Exercise objective: Present an exact copy of each line below.

** Opening Records for this task block **

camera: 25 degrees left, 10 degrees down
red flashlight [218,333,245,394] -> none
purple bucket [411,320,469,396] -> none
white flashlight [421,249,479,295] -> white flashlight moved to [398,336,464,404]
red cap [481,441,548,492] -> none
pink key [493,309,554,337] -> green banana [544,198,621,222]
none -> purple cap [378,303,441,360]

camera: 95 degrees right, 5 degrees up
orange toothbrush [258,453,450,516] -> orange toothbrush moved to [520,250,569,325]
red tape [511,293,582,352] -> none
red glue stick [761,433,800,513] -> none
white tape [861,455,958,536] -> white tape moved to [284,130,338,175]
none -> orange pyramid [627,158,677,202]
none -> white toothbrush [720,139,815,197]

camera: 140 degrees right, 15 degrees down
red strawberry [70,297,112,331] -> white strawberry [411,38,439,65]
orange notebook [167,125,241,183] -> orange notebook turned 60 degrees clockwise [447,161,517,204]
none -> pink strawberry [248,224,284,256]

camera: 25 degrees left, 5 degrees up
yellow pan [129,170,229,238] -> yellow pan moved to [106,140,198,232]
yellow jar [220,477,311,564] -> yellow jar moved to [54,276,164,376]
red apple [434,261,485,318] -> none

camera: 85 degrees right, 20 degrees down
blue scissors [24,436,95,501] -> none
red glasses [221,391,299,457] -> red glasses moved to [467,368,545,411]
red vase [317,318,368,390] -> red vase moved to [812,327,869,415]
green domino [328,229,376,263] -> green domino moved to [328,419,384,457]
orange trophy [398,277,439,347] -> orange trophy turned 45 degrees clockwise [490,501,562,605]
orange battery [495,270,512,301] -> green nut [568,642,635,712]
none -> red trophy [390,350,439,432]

** Closing Records for this task block **

Task answer:
camera: 25 degrees left, 10 degrees down
red flashlight [218,333,245,394] -> none
purple bucket [411,320,469,396] -> none
white flashlight [421,249,479,295] -> white flashlight moved to [398,336,464,404]
red cap [481,441,548,492] -> none
pink key [493,309,554,337] -> green banana [544,198,621,222]
none -> purple cap [378,303,441,360]

camera: 95 degrees right, 5 degrees up
orange toothbrush [258,453,450,516] -> orange toothbrush moved to [520,250,569,325]
red tape [511,293,582,352] -> none
red glue stick [761,433,800,513] -> none
white tape [861,455,958,536] -> white tape moved to [284,130,338,175]
none -> orange pyramid [627,158,677,202]
none -> white toothbrush [720,139,815,197]

camera: 140 degrees right, 15 degrees down
red strawberry [70,297,112,331] -> white strawberry [411,38,439,65]
orange notebook [167,125,241,183] -> orange notebook turned 60 degrees clockwise [447,161,517,204]
none -> pink strawberry [248,224,284,256]

camera: 25 degrees left, 5 degrees up
yellow pan [129,170,229,238] -> yellow pan moved to [106,140,198,232]
yellow jar [220,477,311,564] -> yellow jar moved to [54,276,164,376]
red apple [434,261,485,318] -> none

camera: 85 degrees right, 20 degrees down
blue scissors [24,436,95,501] -> none
red glasses [221,391,299,457] -> red glasses moved to [467,368,545,411]
red vase [317,318,368,390] -> red vase moved to [812,327,869,415]
green domino [328,229,376,263] -> green domino moved to [328,419,384,457]
orange trophy [398,277,439,347] -> orange trophy turned 45 degrees clockwise [490,501,562,605]
orange battery [495,270,512,301] -> green nut [568,642,635,712]
none -> red trophy [390,350,439,432]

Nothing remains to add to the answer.